**WHAT YOU NEED TO DO:** Only the lines from the one with "yellow triangle: (413, 63)" onward are wanted, through the last line of the entries, set down exactly.

☆ ☆ ☆ ☆ ☆ ☆ ☆

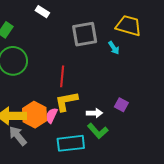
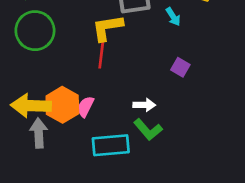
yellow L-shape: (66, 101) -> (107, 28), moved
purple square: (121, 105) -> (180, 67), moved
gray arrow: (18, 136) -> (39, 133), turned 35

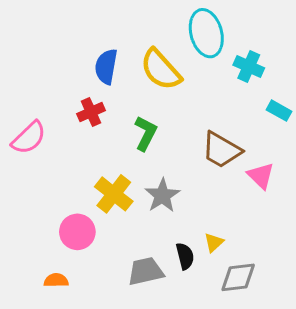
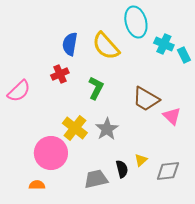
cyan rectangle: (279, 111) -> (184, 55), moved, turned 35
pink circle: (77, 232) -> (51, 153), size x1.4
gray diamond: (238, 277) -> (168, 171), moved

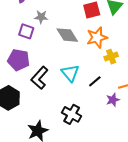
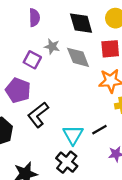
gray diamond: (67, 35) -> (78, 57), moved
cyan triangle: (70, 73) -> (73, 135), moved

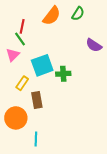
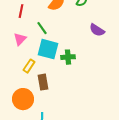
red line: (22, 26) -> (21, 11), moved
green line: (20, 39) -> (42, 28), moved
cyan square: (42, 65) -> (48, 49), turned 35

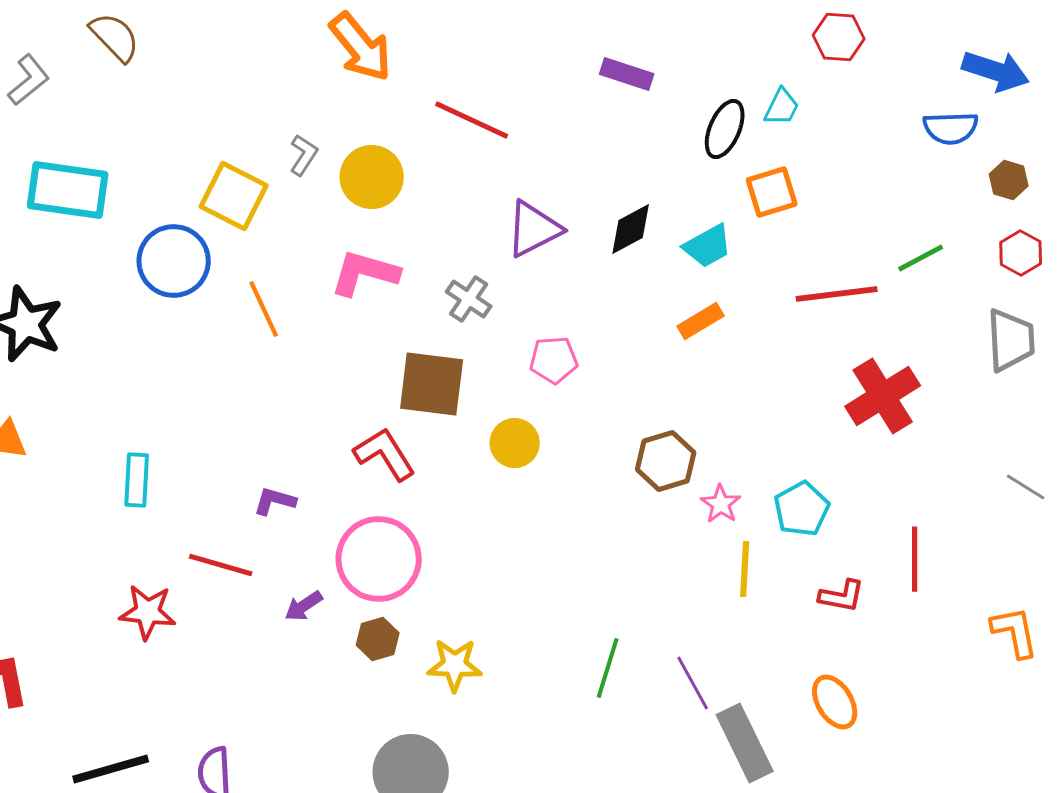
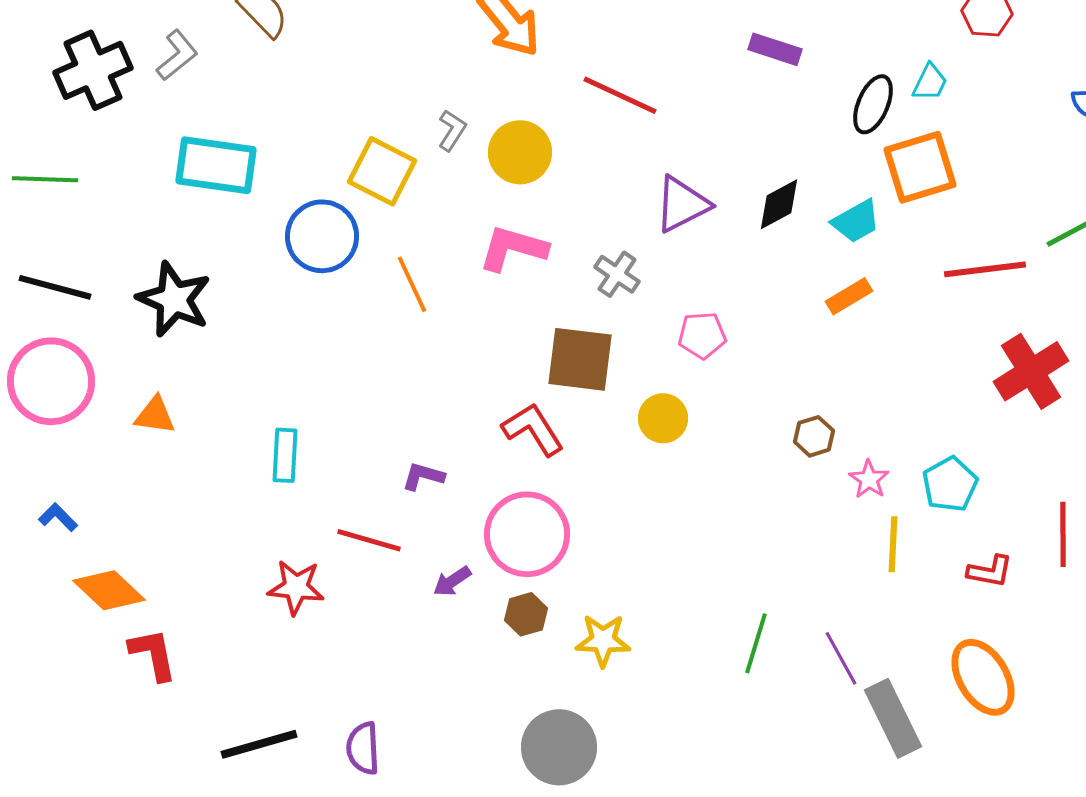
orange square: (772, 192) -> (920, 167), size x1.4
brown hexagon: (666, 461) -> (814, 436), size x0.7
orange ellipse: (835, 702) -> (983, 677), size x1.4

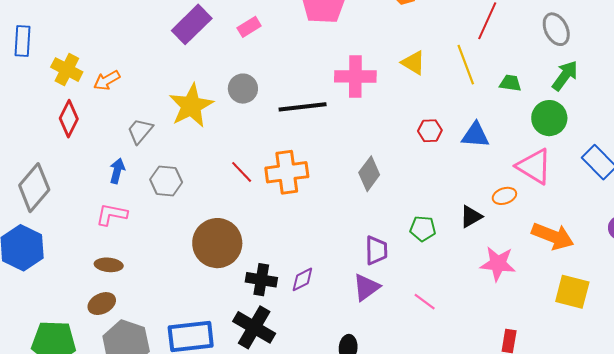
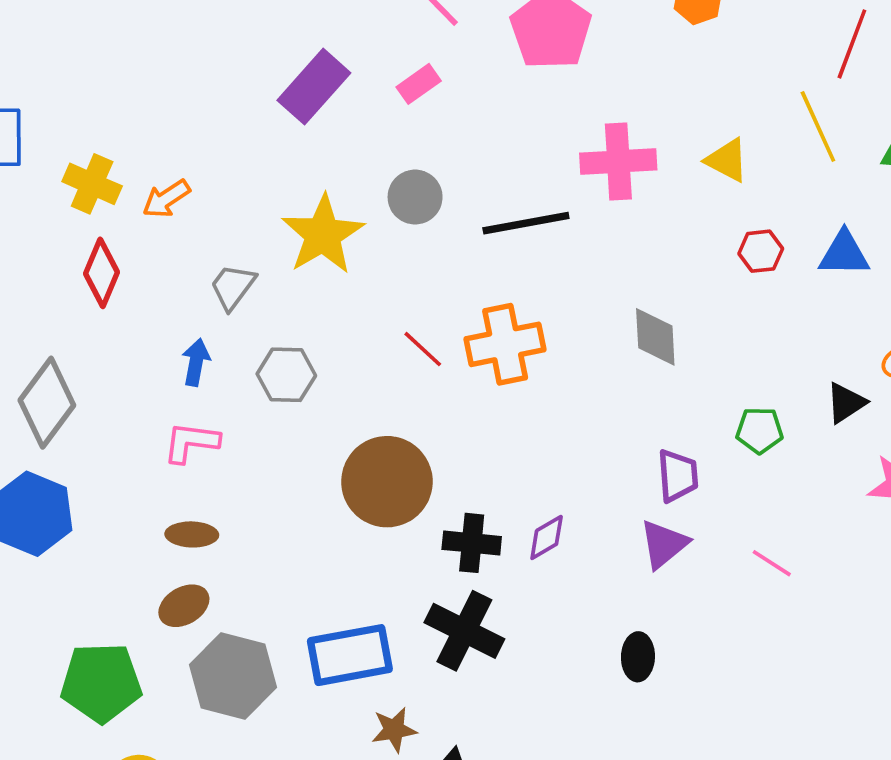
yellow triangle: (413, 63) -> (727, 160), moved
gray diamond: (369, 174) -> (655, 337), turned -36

☆ ☆ ☆ ☆ ☆ ☆ ☆

**EXERCISE ANSWER:**
yellow triangle: (413, 63) -> (727, 160), moved
gray diamond: (369, 174) -> (655, 337), turned -36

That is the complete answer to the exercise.